The records below must be transcribed exactly. Do not include the pictures.

(Spatial reasoning data)
=-=-=

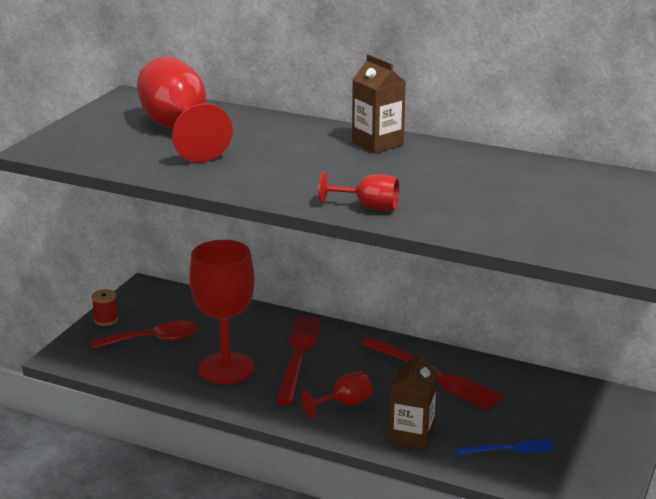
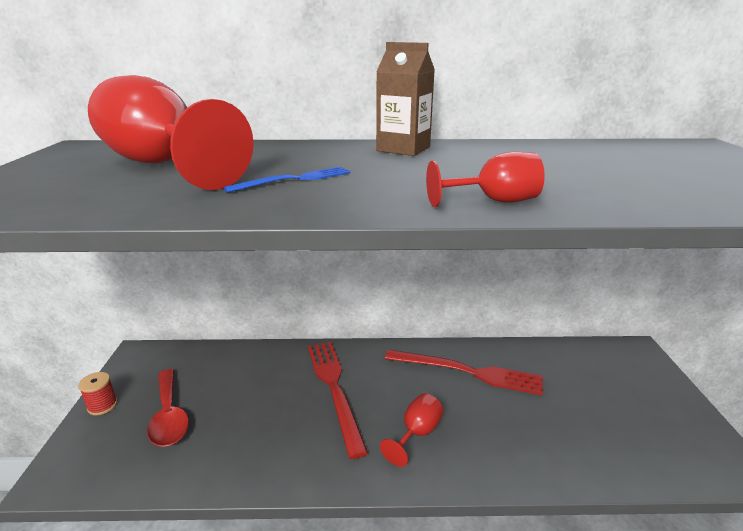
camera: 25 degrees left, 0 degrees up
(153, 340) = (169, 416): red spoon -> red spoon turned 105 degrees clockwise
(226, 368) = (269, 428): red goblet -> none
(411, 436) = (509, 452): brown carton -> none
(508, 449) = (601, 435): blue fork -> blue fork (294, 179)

=-=-=

_SOLUTION TO THIS EXERCISE:_
camera: 25 degrees left, 0 degrees up
(153, 340) = (169, 416): red spoon -> red spoon turned 105 degrees clockwise
(226, 368) = (269, 428): red goblet -> none
(411, 436) = (509, 452): brown carton -> none
(508, 449) = (601, 435): blue fork -> blue fork (294, 179)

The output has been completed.